WHAT THE TASK ASKS: From the records below, please repeat exactly the line that has "camera: 75 degrees left, 0 degrees up", the line that has "black mouse [165,227,210,275]", and every line between them, and nothing else.

EXTRACTED INFORMATION:
<<<<
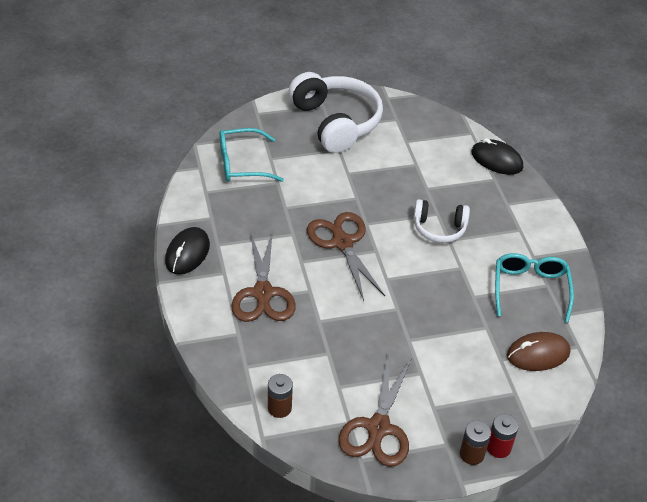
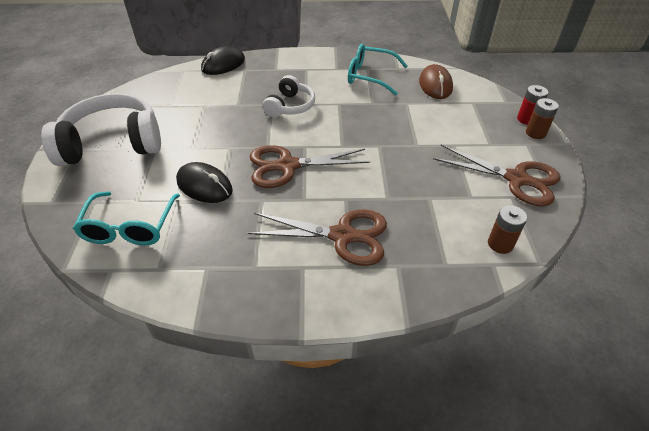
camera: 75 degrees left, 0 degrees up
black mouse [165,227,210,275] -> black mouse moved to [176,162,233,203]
>>>>
<<<<
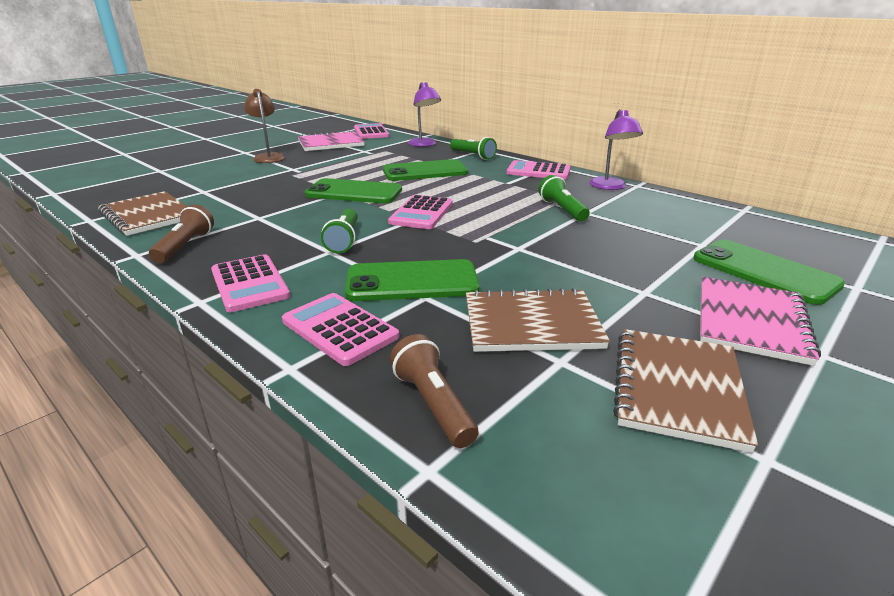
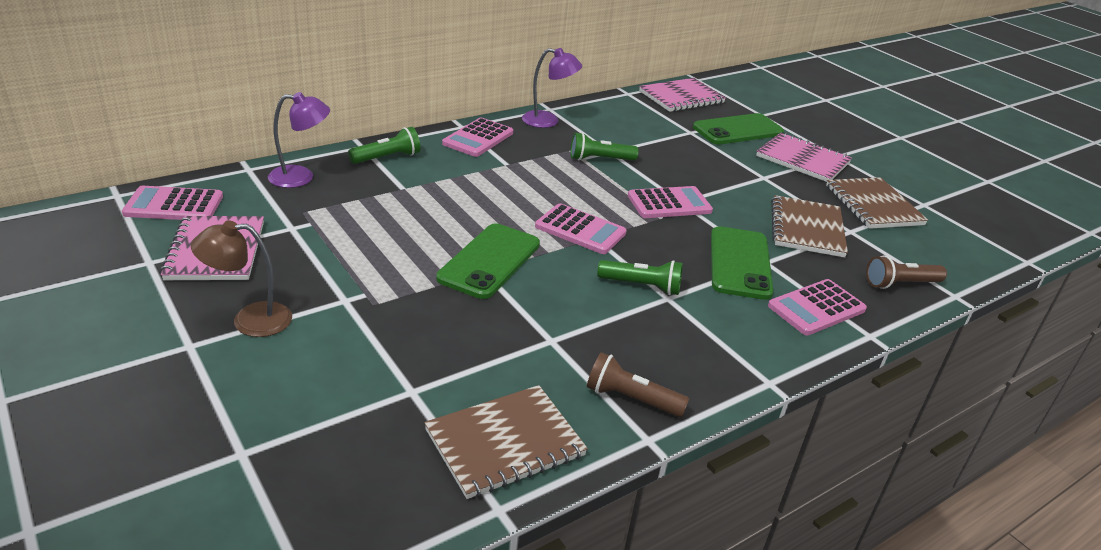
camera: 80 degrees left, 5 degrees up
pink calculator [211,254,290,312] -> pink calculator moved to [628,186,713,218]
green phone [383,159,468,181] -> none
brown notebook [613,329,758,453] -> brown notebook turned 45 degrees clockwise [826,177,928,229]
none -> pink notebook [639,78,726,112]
>>>>
RESULT OF THE TASK:
camera: 75 degrees left, 0 degrees up
black mouse [165,227,210,275] -> black mouse moved to [176,162,233,203]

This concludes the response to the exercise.